• **Try it**
From the data that follows, copy every line holding the string "plate".

• **Records supplied**
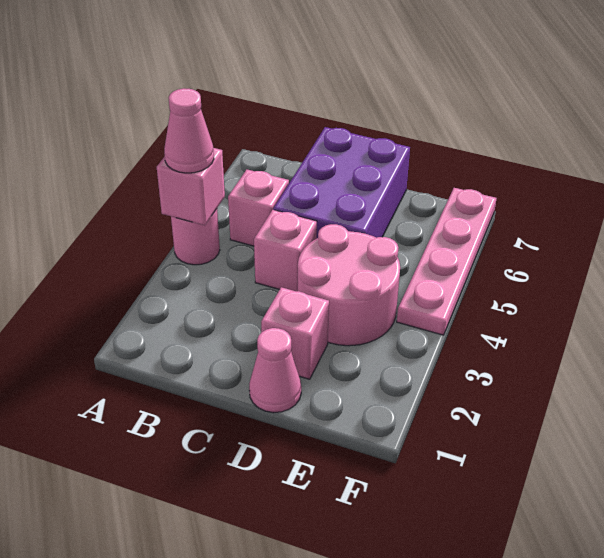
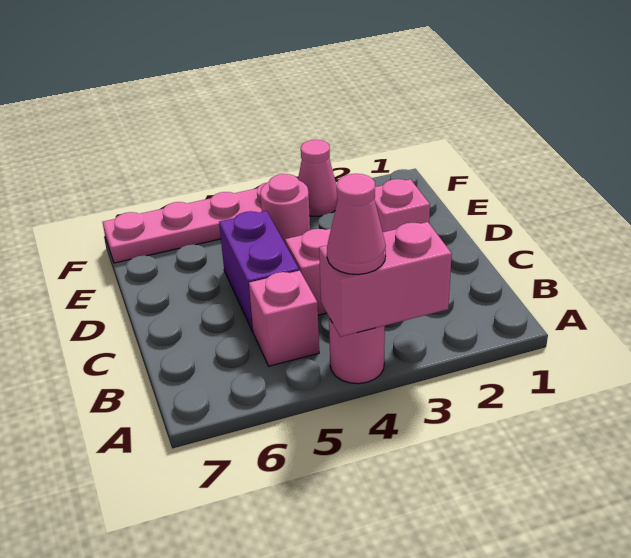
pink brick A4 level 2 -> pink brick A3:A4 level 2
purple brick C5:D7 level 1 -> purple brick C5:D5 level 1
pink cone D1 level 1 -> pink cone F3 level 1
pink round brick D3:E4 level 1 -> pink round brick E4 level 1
==
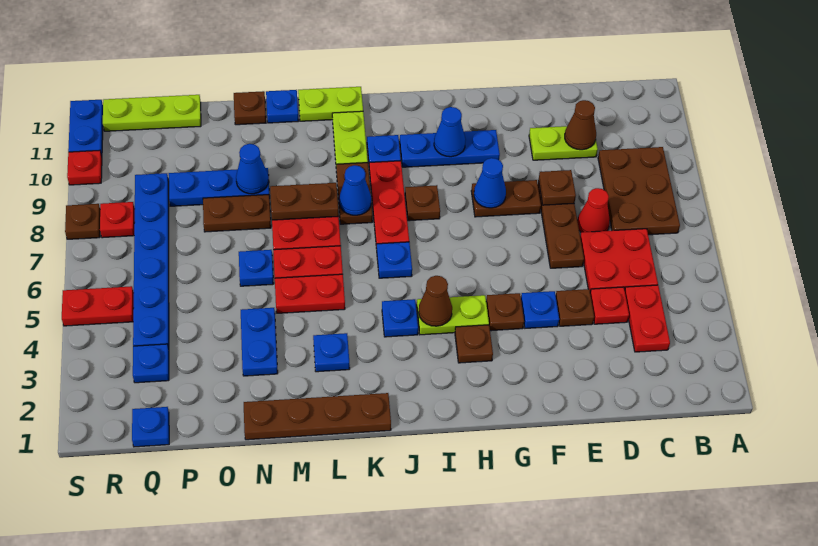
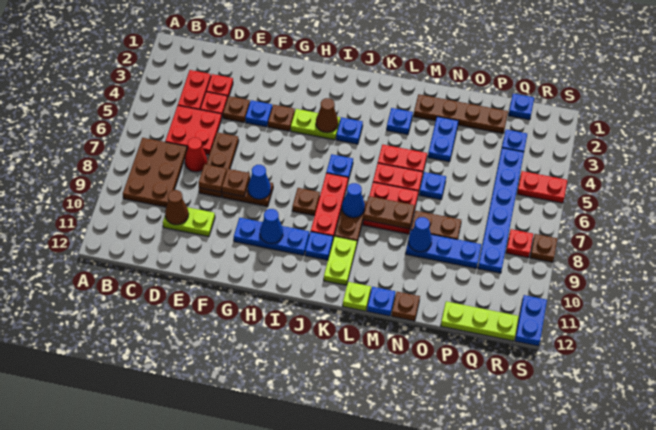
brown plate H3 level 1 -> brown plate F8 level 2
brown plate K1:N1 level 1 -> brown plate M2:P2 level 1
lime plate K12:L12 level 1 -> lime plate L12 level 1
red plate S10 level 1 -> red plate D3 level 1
...
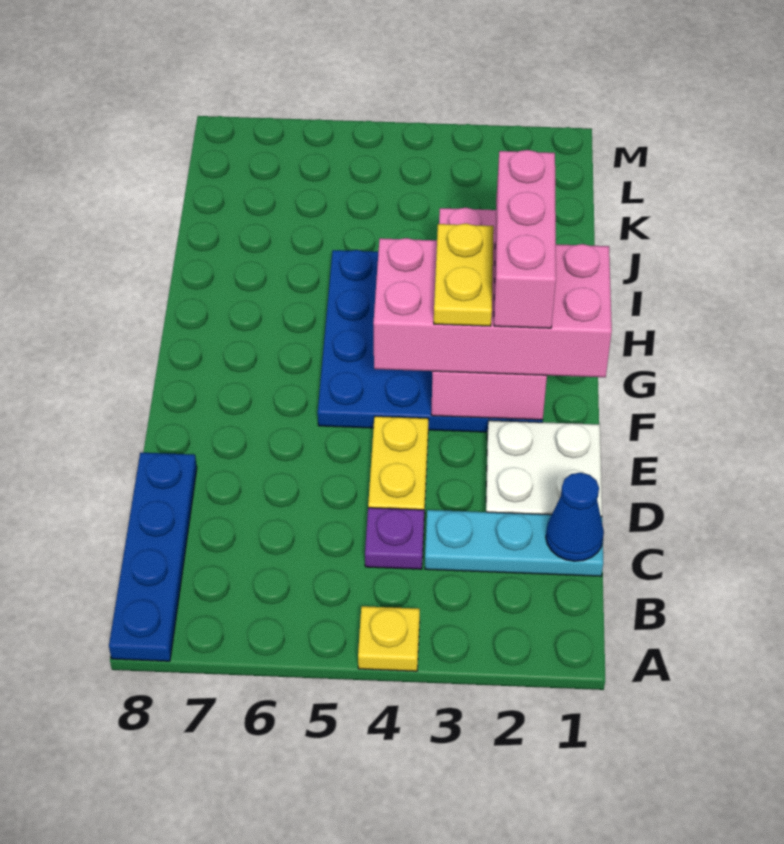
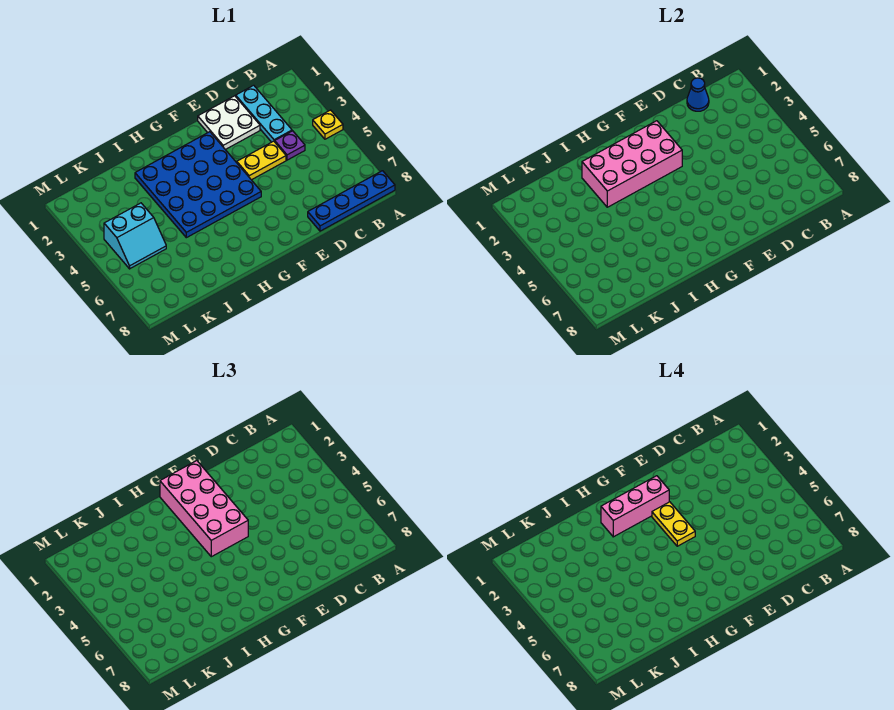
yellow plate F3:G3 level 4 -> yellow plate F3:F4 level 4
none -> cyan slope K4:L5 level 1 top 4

• **Response below**
brown plate H3 level 1 -> brown plate F8 level 2
brown plate K1:N1 level 1 -> brown plate M2:P2 level 1
lime plate K12:L12 level 1 -> lime plate L12 level 1
red plate S10 level 1 -> red plate D3 level 1
yellow plate F3:G3 level 4 -> yellow plate F3:F4 level 4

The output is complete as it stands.